(Raw data)

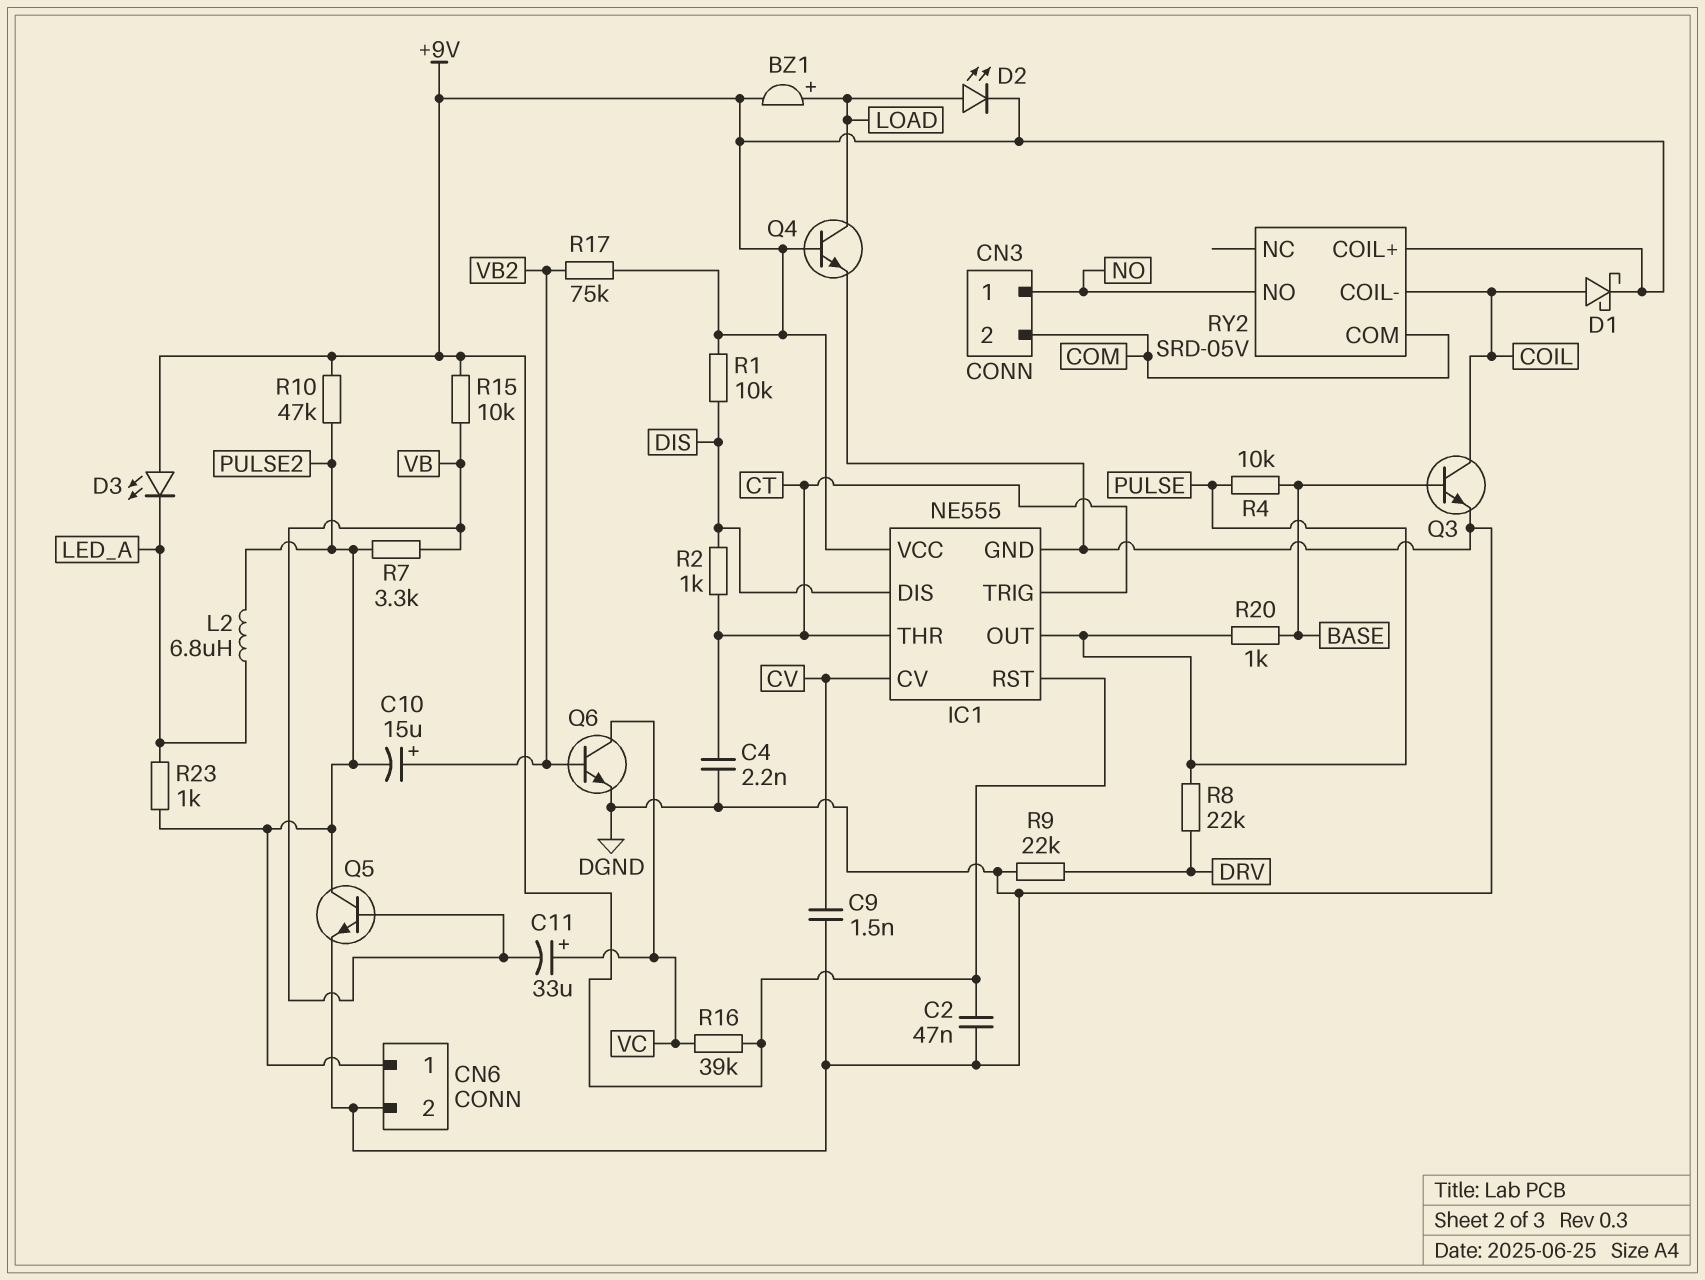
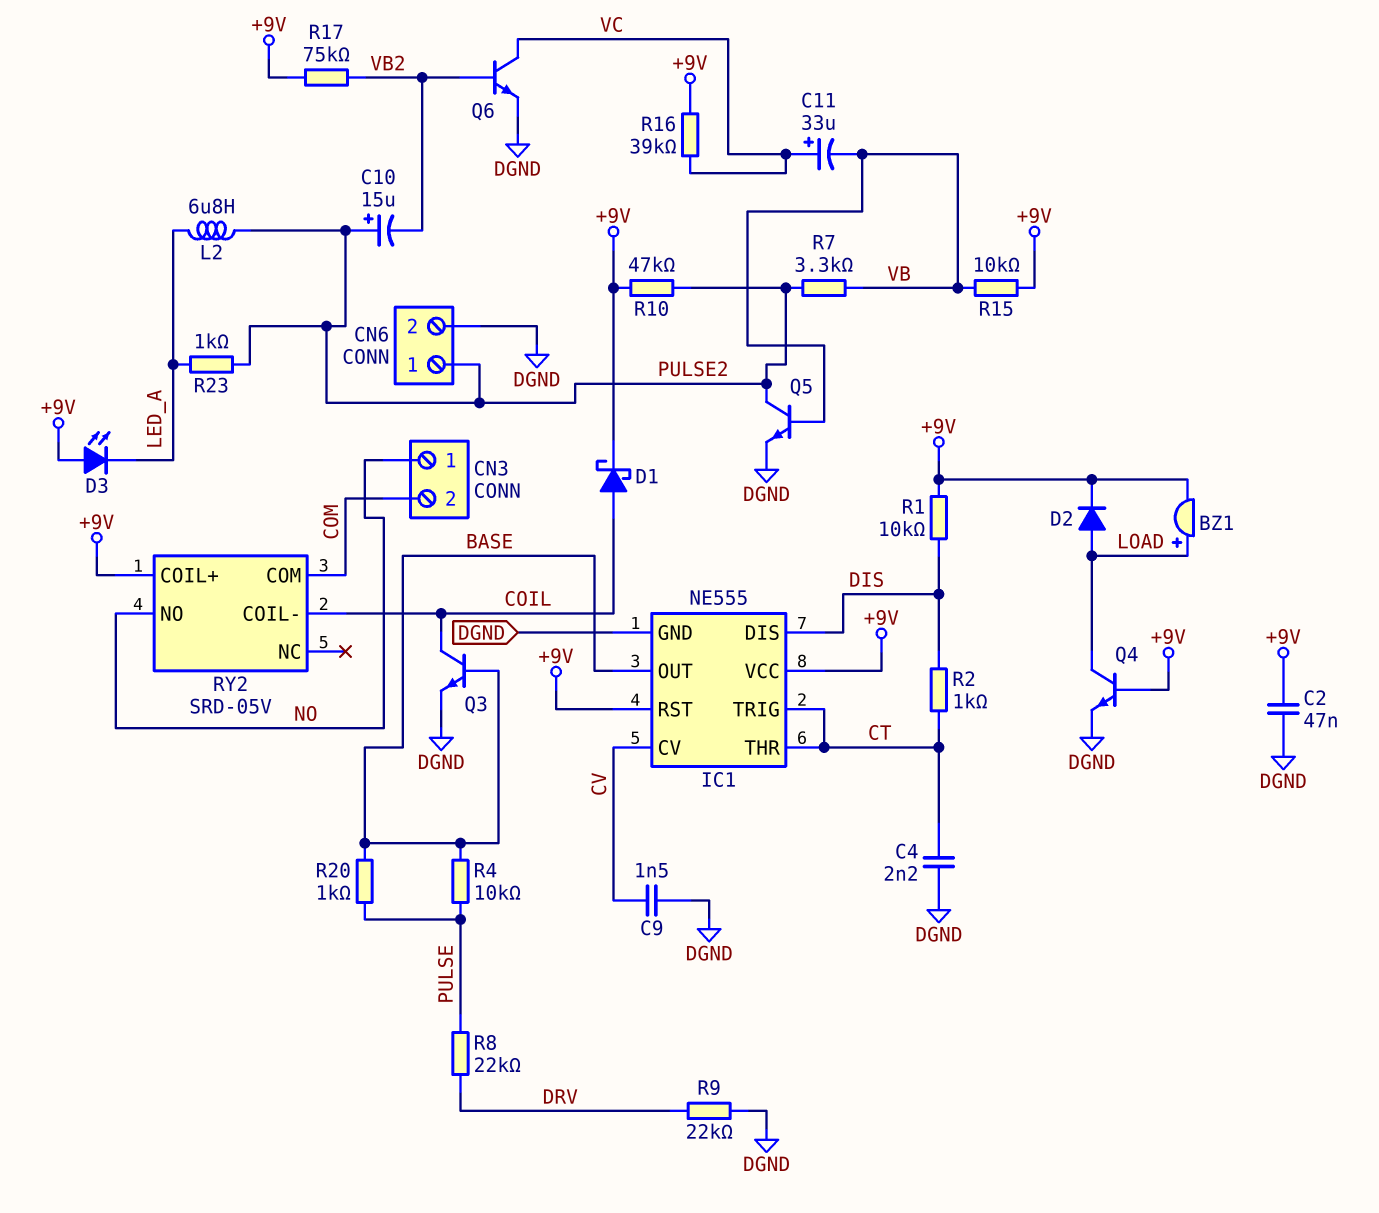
C10: 15uF (plus VB2, minus PULSE2) -> 15uF (plus PULSE2, minus VB2)
D2: LED (A LOAD, K +9V) -> diode (A LOAD, K +9V)
IC1 pin OUT: PULSE -> BASE

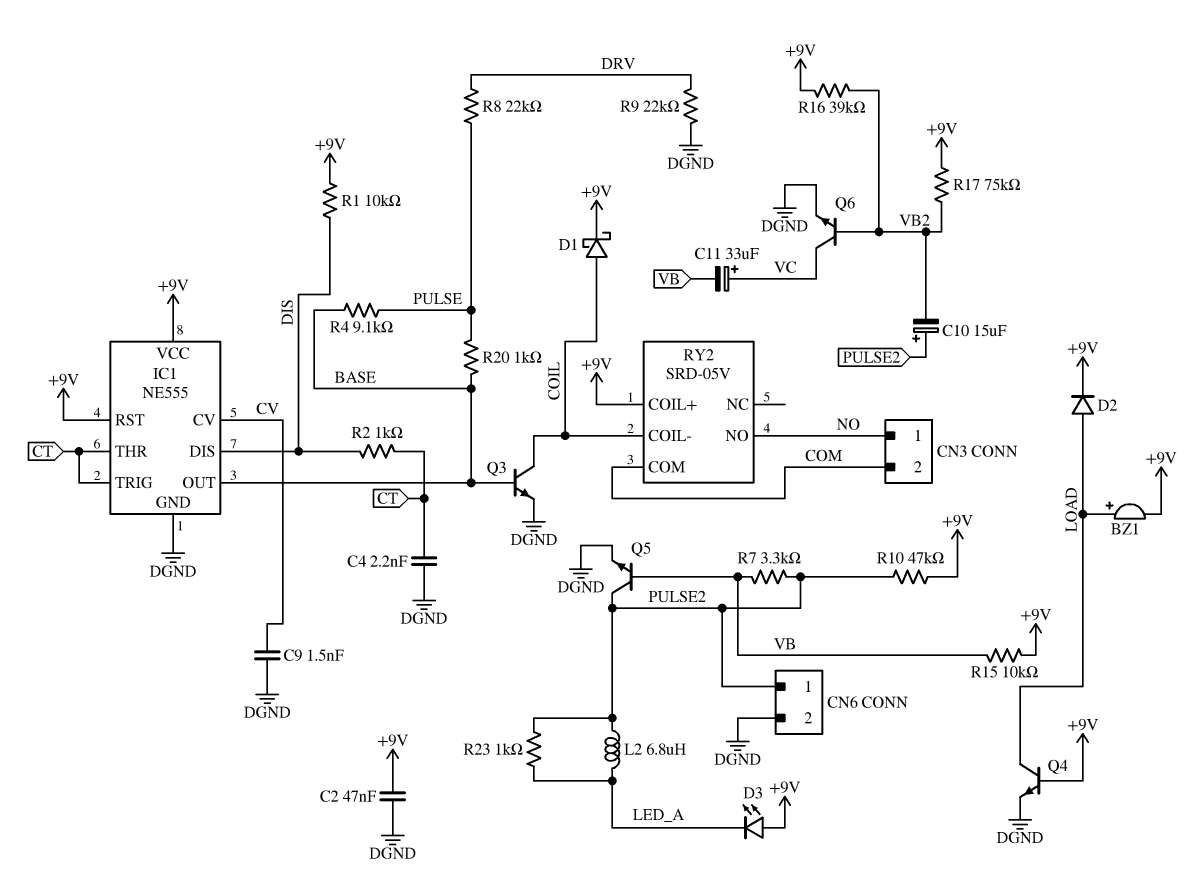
R4: 10k (BASE, PULSE) -> 9.1k (BASE, PULSE)
R16: 39k (+9V, VC) -> 39k (+9V, VB2)

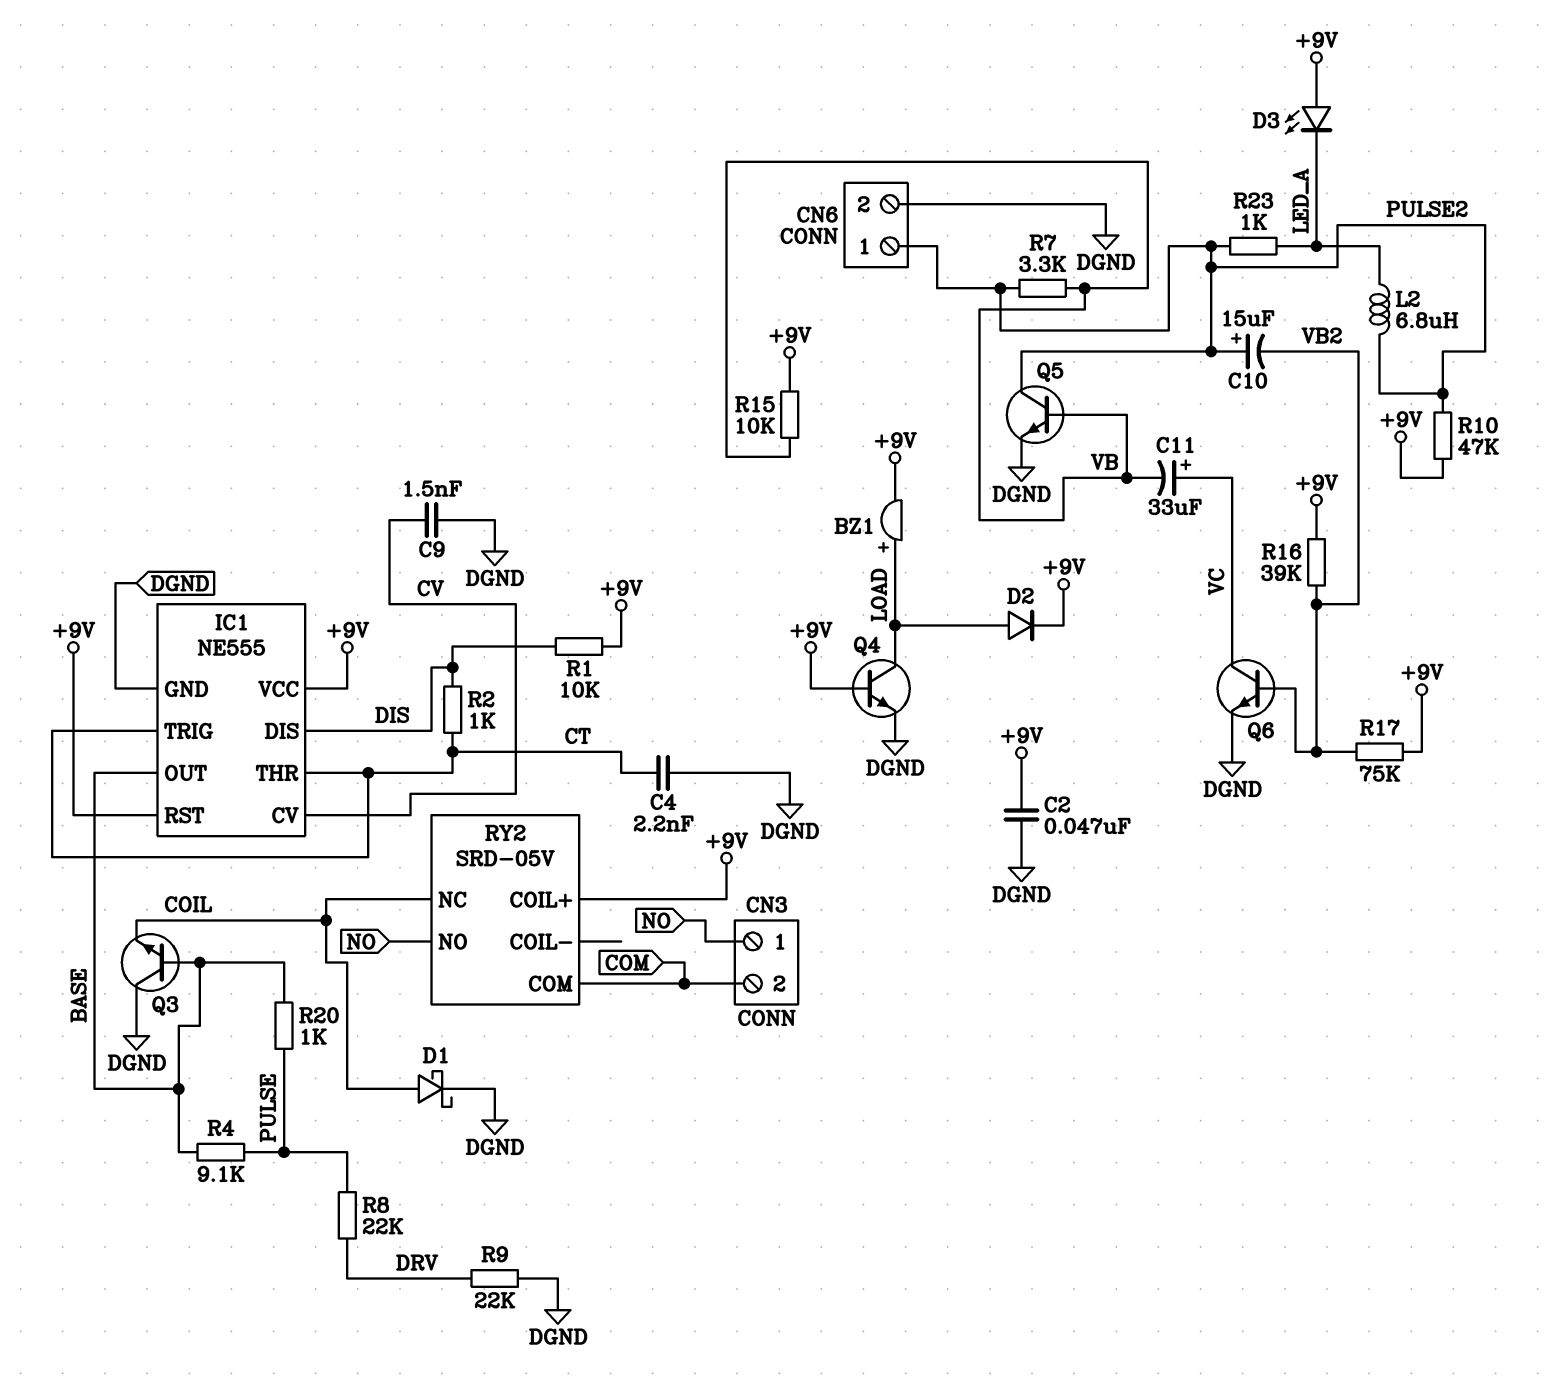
D1: schottky (A COIL, K +9V) -> schottky (A COIL, K DGND)
Q3: NPN (B BASE, C COIL, E DGND) -> NPN (B BASE, C DGND, E COIL)
RY2 pin COIL-: COIL -> none
RY2 pin NC: none -> COIL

(End Raw data)

(Task to complete)
From the line containing "IC1 pin OUT: PULSE -> BASE" to the last line of the entries, copy every line exactly, including both ends, and leave out the pictures.

(Response)
IC1 pin OUT: PULSE -> BASE

R4: 10k (BASE, PULSE) -> 9.1k (BASE, PULSE)
R16: 39k (+9V, VC) -> 39k (+9V, VB2)

D1: schottky (A COIL, K +9V) -> schottky (A COIL, K DGND)
Q3: NPN (B BASE, C COIL, E DGND) -> NPN (B BASE, C DGND, E COIL)
RY2 pin COIL-: COIL -> none
RY2 pin NC: none -> COIL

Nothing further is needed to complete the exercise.